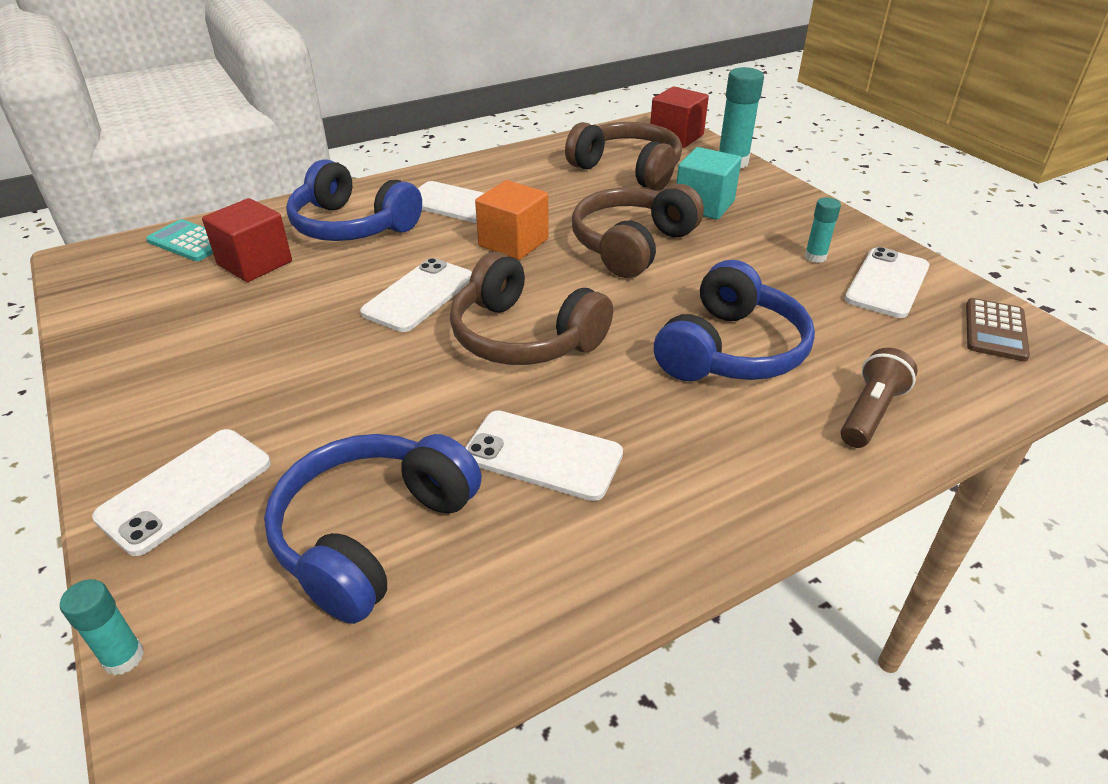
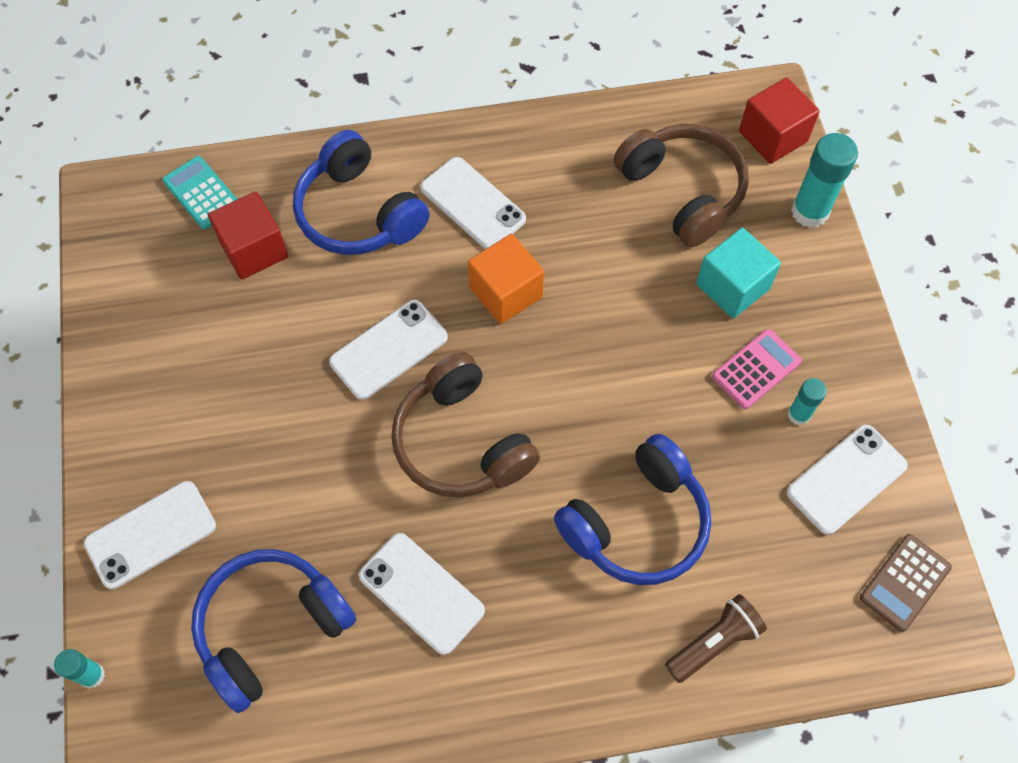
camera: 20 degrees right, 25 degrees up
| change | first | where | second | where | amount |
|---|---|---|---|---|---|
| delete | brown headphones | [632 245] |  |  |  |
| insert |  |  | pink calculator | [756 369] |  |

* * *

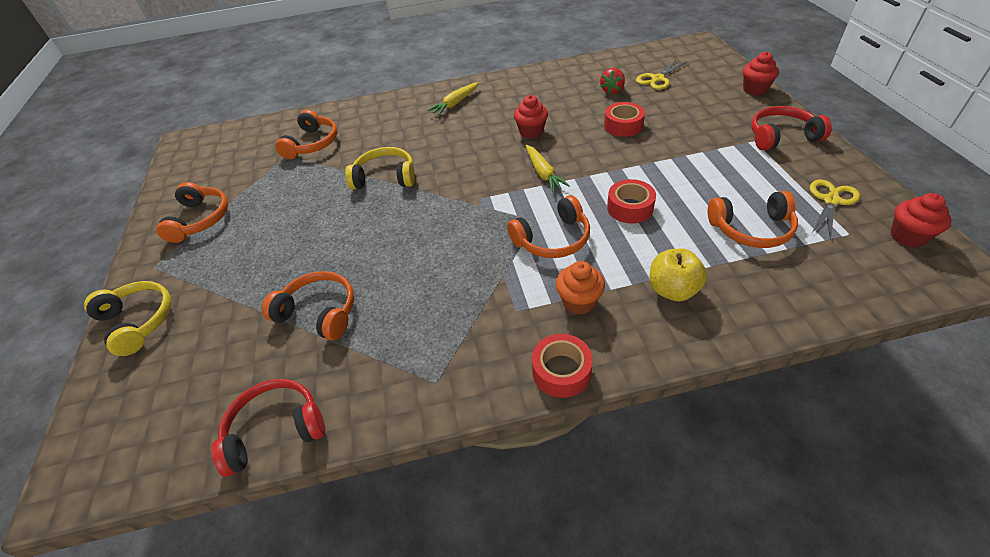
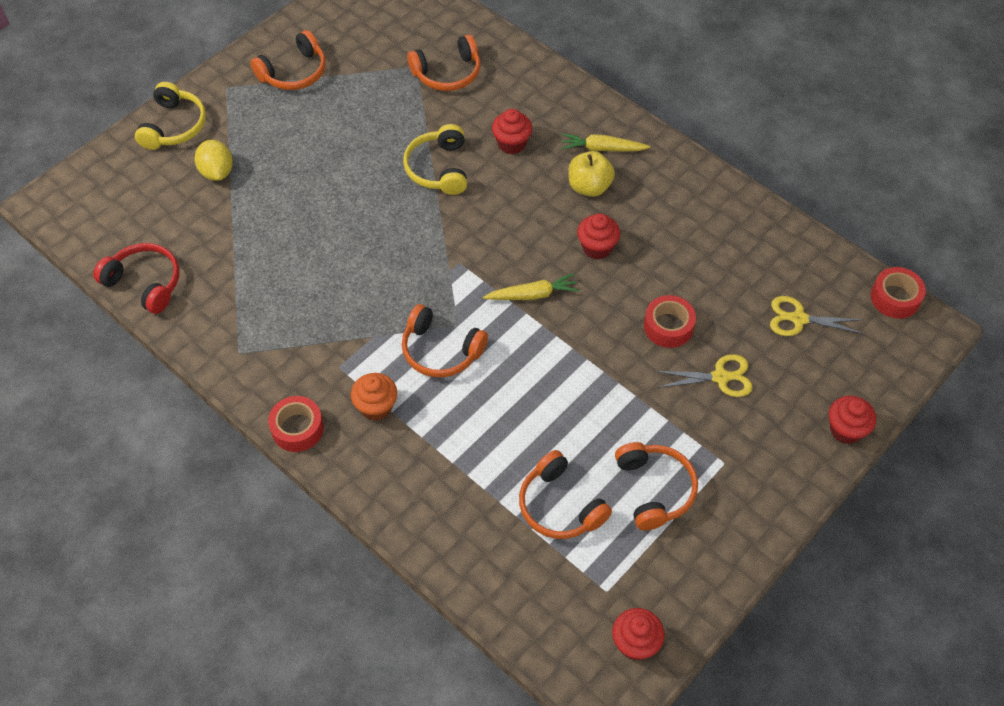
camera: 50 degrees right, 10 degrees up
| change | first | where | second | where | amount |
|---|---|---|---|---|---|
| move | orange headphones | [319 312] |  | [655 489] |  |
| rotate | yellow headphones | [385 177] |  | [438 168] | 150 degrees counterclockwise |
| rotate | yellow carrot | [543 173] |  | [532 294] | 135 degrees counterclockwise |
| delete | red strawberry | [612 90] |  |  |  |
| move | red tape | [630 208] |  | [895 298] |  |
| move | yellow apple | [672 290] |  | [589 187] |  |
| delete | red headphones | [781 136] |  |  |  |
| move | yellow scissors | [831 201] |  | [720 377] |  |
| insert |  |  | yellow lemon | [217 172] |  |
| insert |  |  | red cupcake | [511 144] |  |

◆ **Required action**: After locating the line holding "tape | [630" above, output exactly that line and every line after it through the line holding "red cupcake |". Include nothing else.

◆ **Output of the exercise**:
| move | red tape | [630 208] |  | [895 298] |  |
| move | yellow apple | [672 290] |  | [589 187] |  |
| delete | red headphones | [781 136] |  |  |  |
| move | yellow scissors | [831 201] |  | [720 377] |  |
| insert |  |  | yellow lemon | [217 172] |  |
| insert |  |  | red cupcake | [511 144] |  |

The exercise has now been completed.